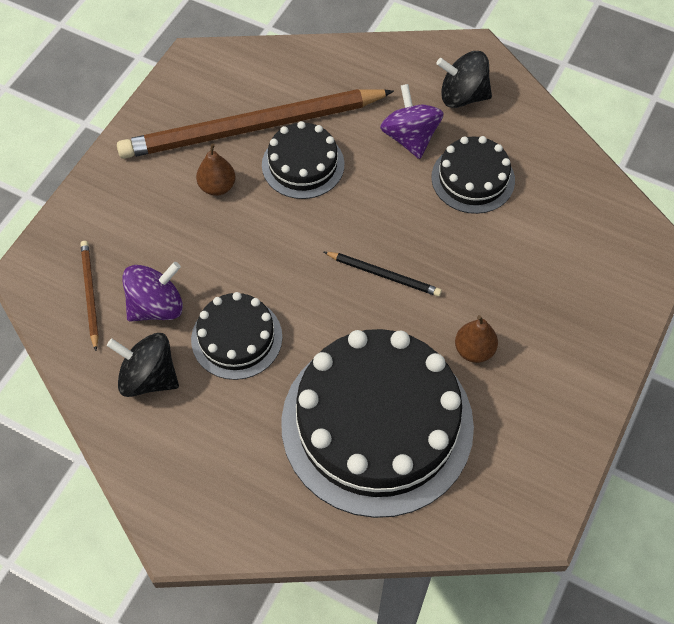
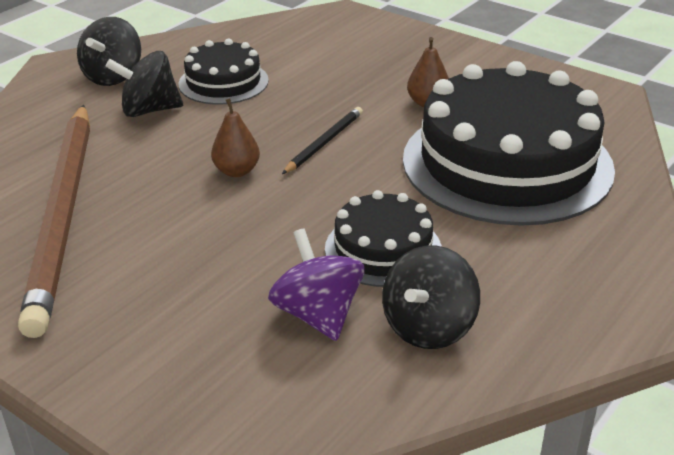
camera: 80 degrees left, 25 degrees down
(90, 294) = (277, 382): brown pencil -> none
(217, 187) = (144, 250): brown pear -> brown pear (237, 171)
(303, 164) = (146, 181): black cake -> none
(410, 138) = (149, 110): purple spinning top -> black spinning top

^^^^

- [Exercise] Each line above should be written out again unchanged; no images are to be carried over.

- [Response area]
camera: 80 degrees left, 25 degrees down
(90, 294) = (277, 382): brown pencil -> none
(217, 187) = (144, 250): brown pear -> brown pear (237, 171)
(303, 164) = (146, 181): black cake -> none
(410, 138) = (149, 110): purple spinning top -> black spinning top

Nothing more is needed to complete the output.